• **GIVEN RECORDS**
· · · · · · ·

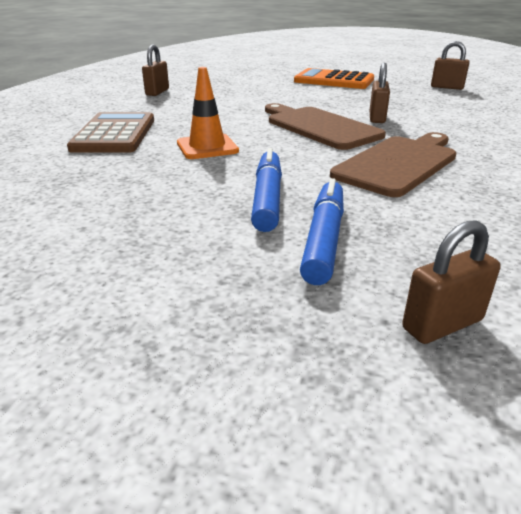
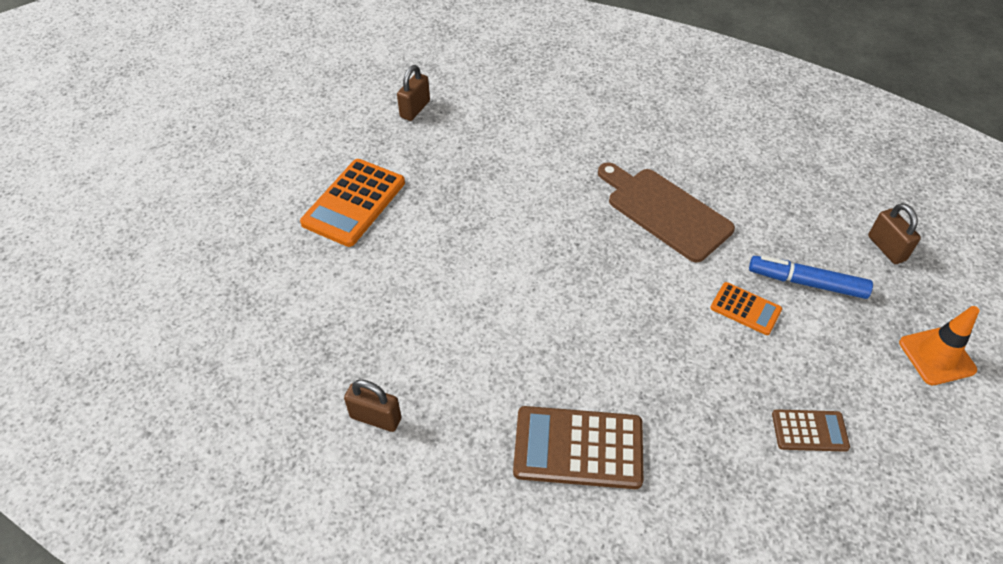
camera: 85 degrees left, 20 degrees up
(90, 225) = (809, 431): none -> brown calculator
(207, 147) = (624, 351): orange traffic cone -> orange traffic cone (937, 356)
(267, 198) = (745, 309): blue marker -> orange calculator
(319, 127) = (560, 249): brown cutting board -> none
(377, 118) = (532, 197): brown padlock -> none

· · · · · · ·

• **PROBLEM TO WORK ON**
Retype the entries word for word. Omit any images.

• **RESPONSE FOR THIS EXERCISE**
camera: 85 degrees left, 20 degrees up
(90, 225) = (809, 431): none -> brown calculator
(207, 147) = (624, 351): orange traffic cone -> orange traffic cone (937, 356)
(267, 198) = (745, 309): blue marker -> orange calculator
(319, 127) = (560, 249): brown cutting board -> none
(377, 118) = (532, 197): brown padlock -> none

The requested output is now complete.